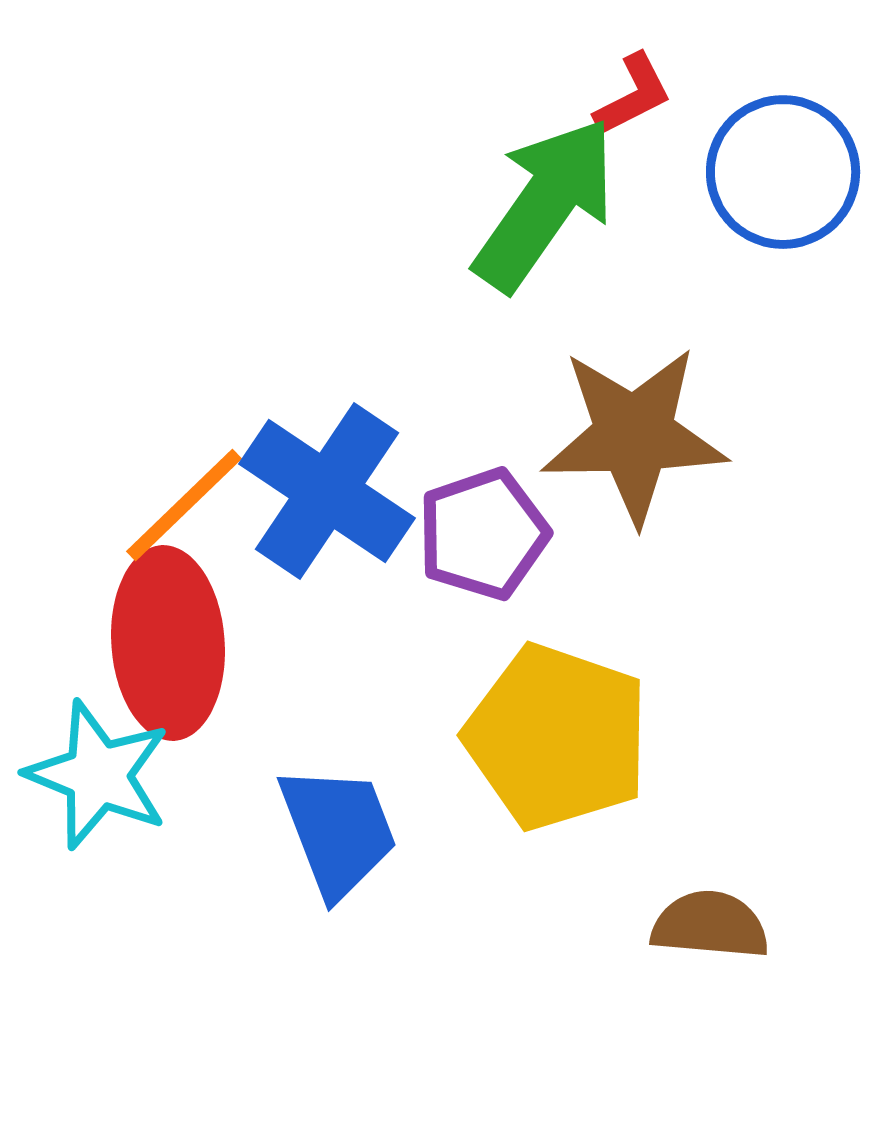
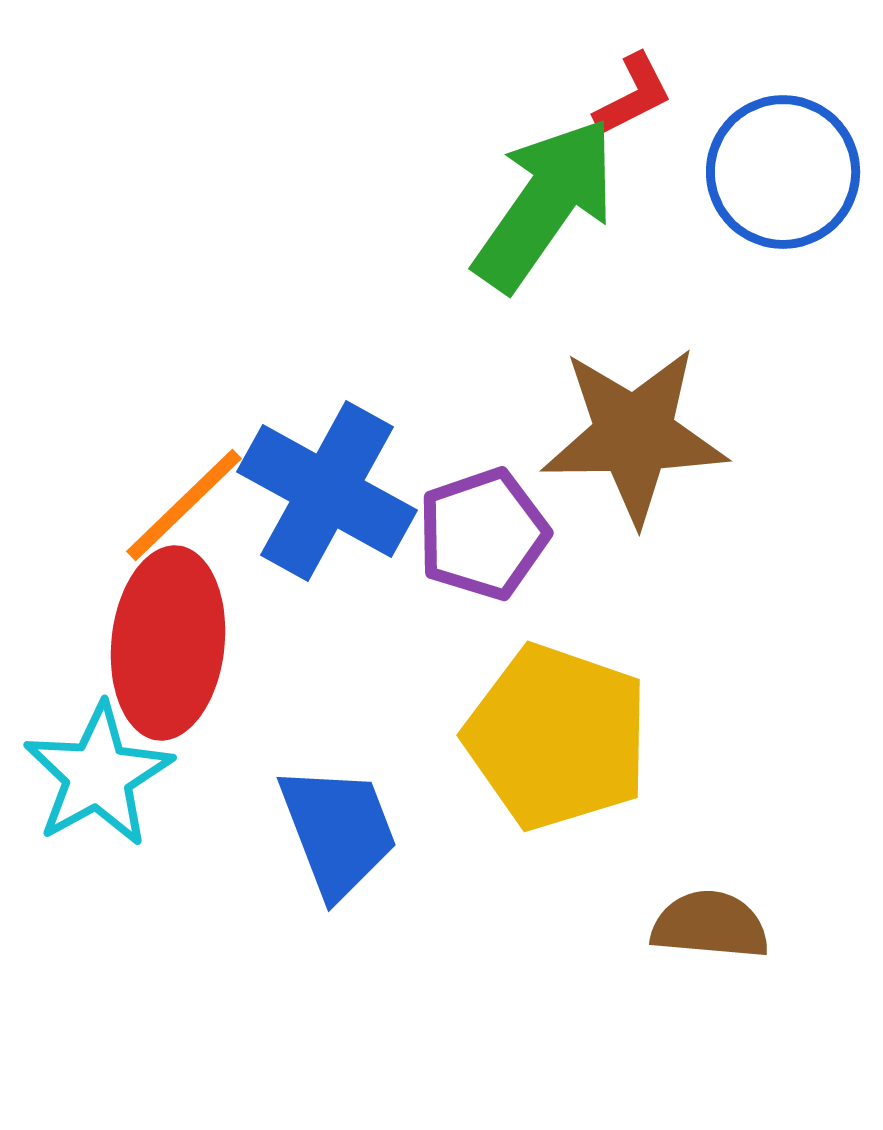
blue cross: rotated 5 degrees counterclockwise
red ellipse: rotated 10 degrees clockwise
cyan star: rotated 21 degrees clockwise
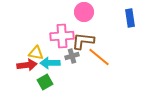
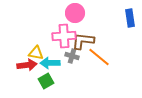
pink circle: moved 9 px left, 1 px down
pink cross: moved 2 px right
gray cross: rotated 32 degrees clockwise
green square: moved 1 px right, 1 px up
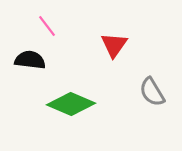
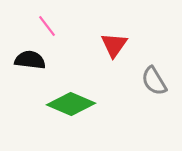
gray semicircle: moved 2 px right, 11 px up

* **Work to do**
Pull out each line of the data that contains the string "right". Case must match.

* **Output of the exercise**
pink cross: moved 2 px right
green square: moved 1 px right, 1 px up
gray semicircle: moved 2 px right, 11 px up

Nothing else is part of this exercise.